(Records from a collection)

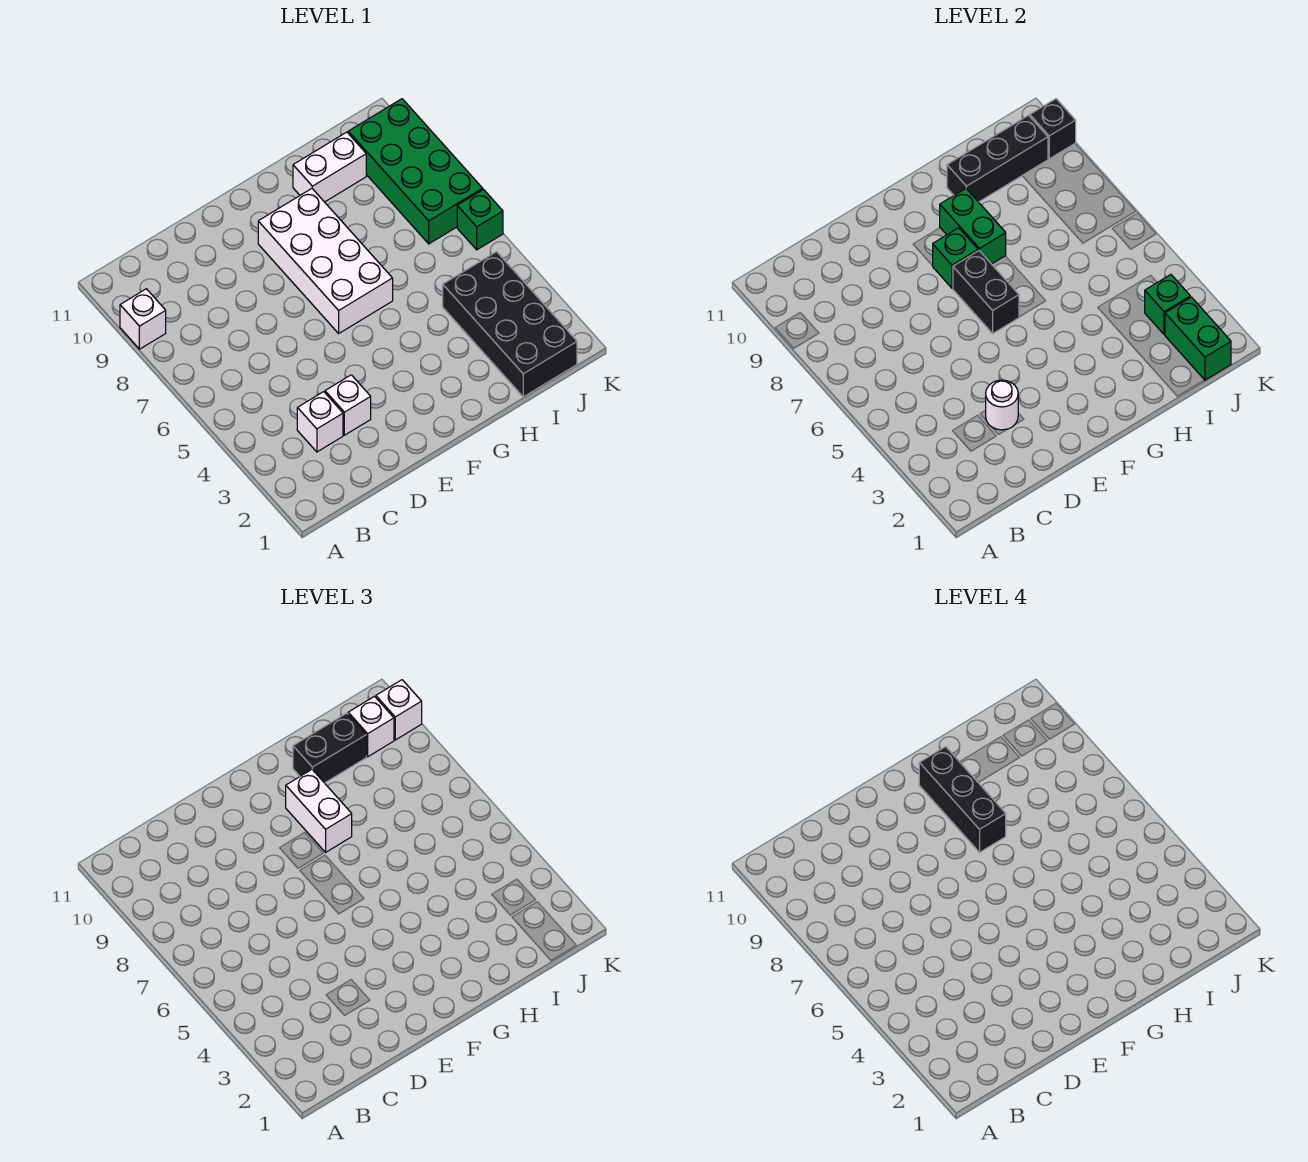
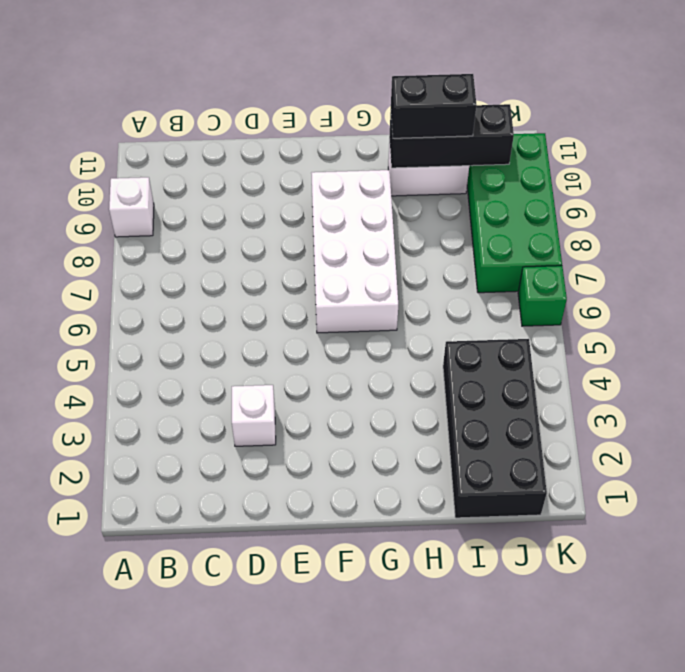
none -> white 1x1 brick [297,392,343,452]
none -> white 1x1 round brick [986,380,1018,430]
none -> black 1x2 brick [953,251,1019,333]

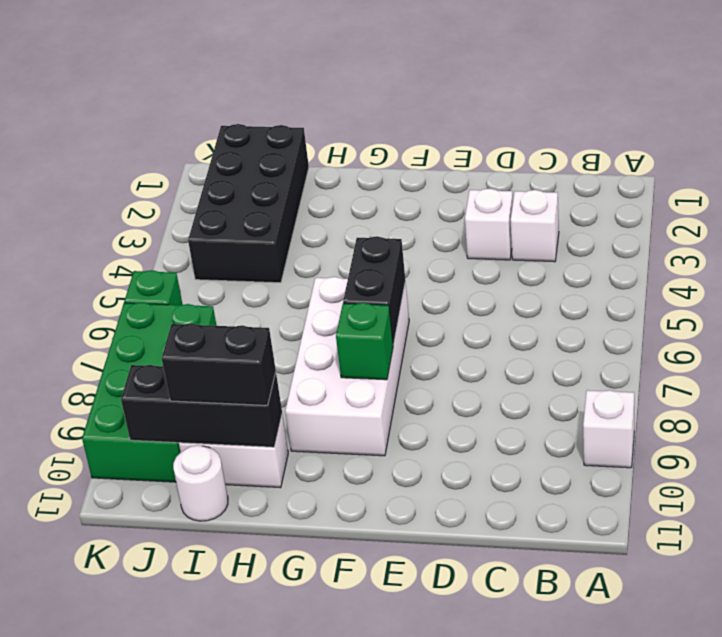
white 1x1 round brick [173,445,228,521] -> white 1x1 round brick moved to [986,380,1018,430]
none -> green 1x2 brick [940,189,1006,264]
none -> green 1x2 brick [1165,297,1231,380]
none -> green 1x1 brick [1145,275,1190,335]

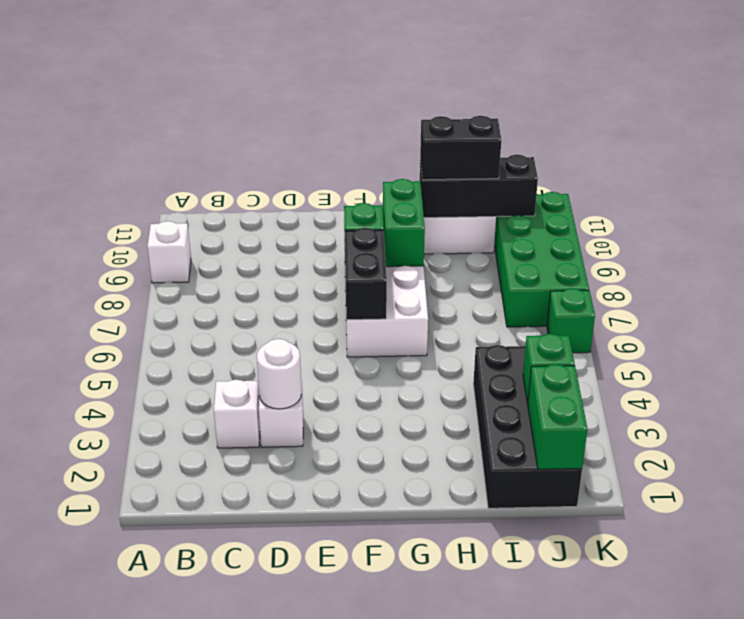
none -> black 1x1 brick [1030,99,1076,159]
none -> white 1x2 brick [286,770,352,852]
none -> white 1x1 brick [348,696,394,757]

==

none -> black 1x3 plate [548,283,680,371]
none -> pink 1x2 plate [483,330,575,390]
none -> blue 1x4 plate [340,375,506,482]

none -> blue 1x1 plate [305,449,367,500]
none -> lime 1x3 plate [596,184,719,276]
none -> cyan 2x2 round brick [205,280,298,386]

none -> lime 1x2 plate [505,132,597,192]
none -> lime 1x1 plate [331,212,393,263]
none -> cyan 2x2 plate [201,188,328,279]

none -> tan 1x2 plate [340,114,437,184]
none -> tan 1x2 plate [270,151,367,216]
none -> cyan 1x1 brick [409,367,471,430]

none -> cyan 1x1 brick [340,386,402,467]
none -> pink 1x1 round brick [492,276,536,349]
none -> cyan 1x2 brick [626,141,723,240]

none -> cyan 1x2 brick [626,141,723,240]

Task item
Among the entries above, take the line with "none -> white 1x1 brick [297,392,343,452]", the line with "none -> white 1x1 brick [348,696,394,757]", and all the lines between them, and restate them word for word without pictures.

Result for this task
none -> white 1x1 brick [297,392,343,452]
none -> white 1x1 round brick [986,380,1018,430]
none -> black 1x2 brick [953,251,1019,333]

white 1x1 round brick [173,445,228,521] -> white 1x1 round brick moved to [986,380,1018,430]
none -> green 1x2 brick [940,189,1006,264]
none -> green 1x2 brick [1165,297,1231,380]
none -> green 1x1 brick [1145,275,1190,335]

none -> black 1x1 brick [1030,99,1076,159]
none -> white 1x2 brick [286,770,352,852]
none -> white 1x1 brick [348,696,394,757]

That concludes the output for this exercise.